-------- Supplied data

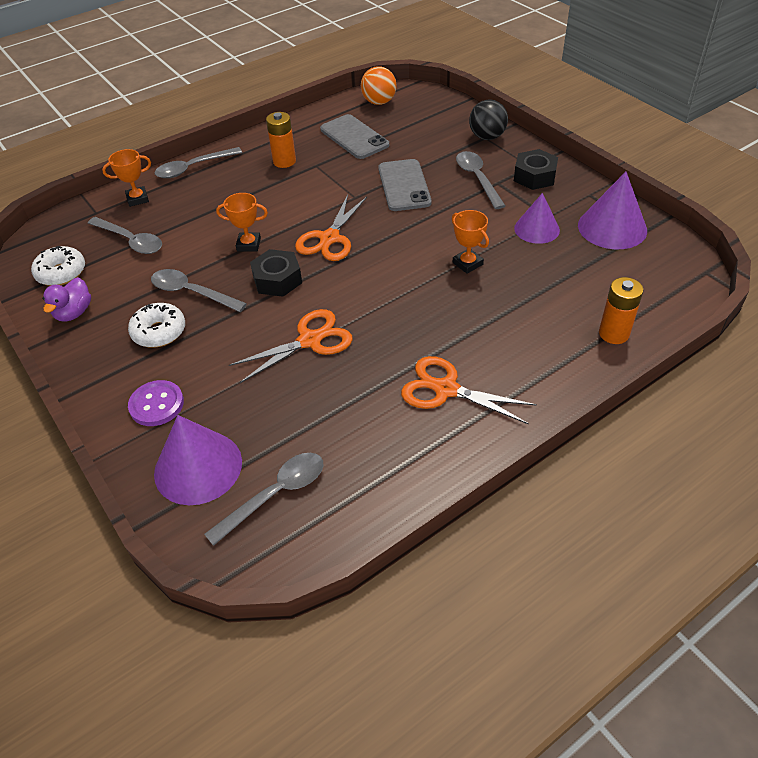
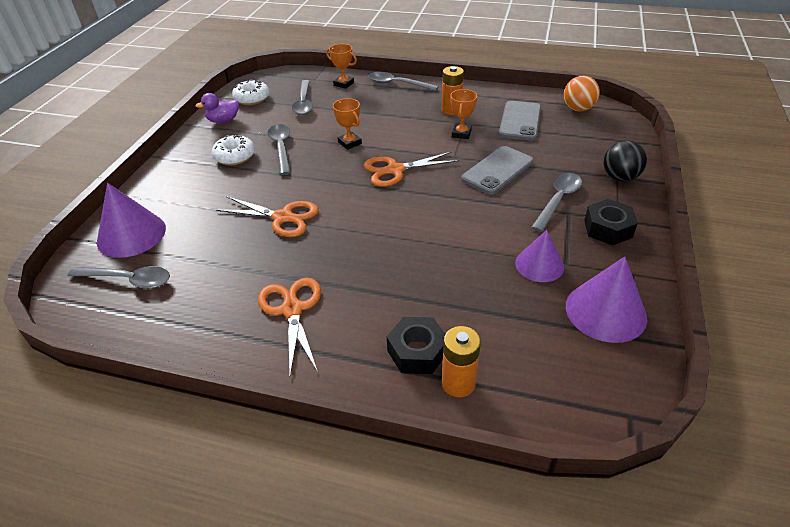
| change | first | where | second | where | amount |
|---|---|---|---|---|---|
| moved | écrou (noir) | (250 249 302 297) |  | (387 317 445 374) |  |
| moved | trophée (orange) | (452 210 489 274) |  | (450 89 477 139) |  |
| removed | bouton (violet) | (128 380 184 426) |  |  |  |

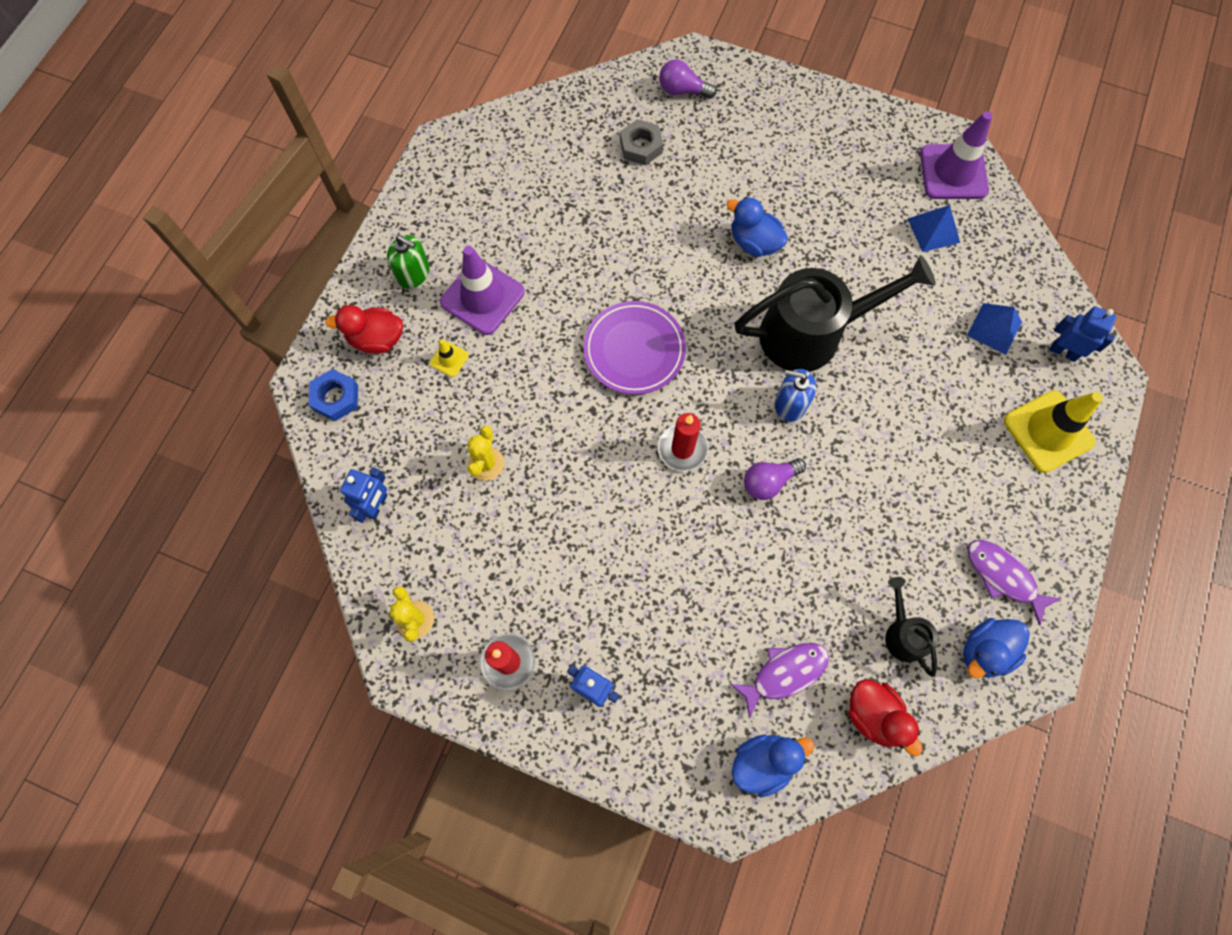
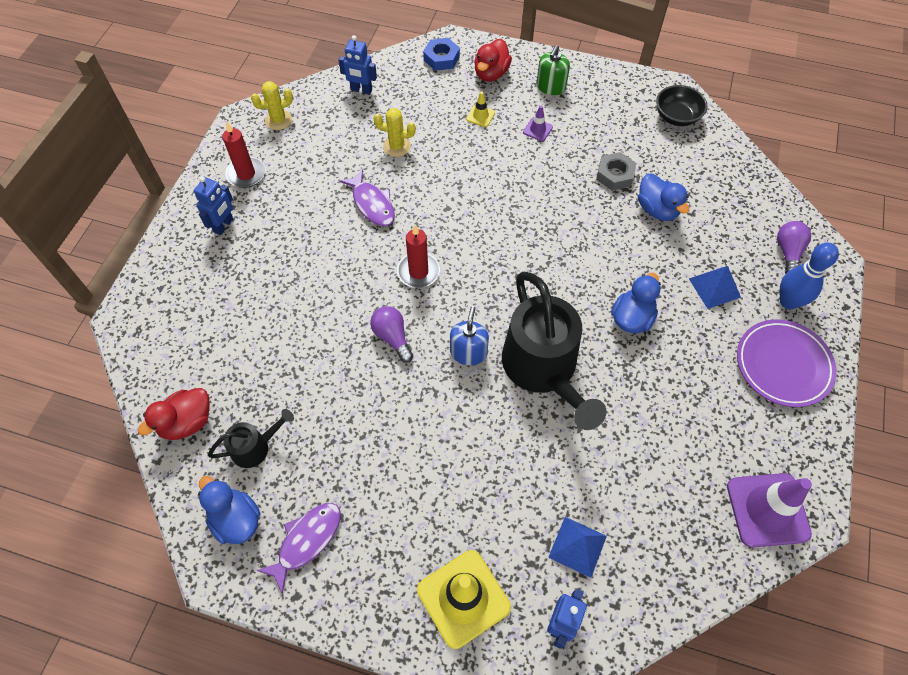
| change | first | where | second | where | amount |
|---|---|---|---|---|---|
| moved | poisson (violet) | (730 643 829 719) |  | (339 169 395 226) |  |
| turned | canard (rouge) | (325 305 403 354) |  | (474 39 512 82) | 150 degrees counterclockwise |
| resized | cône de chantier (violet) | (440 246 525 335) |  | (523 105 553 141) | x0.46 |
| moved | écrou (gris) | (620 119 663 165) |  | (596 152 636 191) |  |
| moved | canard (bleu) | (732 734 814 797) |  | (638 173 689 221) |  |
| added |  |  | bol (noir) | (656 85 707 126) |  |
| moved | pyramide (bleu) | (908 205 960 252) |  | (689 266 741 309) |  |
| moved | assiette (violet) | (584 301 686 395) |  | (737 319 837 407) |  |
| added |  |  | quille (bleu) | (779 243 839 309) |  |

----------------

Problem statement = From the records above, transcribe exactly the run of lines that opens with the line holding "écrou (noir) |" and closes with the line holding "moved | trophée", both included.

Task response =
| moved | écrou (noir) | (250 249 302 297) |  | (387 317 445 374) |  |
| moved | trophée (orange) | (452 210 489 274) |  | (450 89 477 139) |  |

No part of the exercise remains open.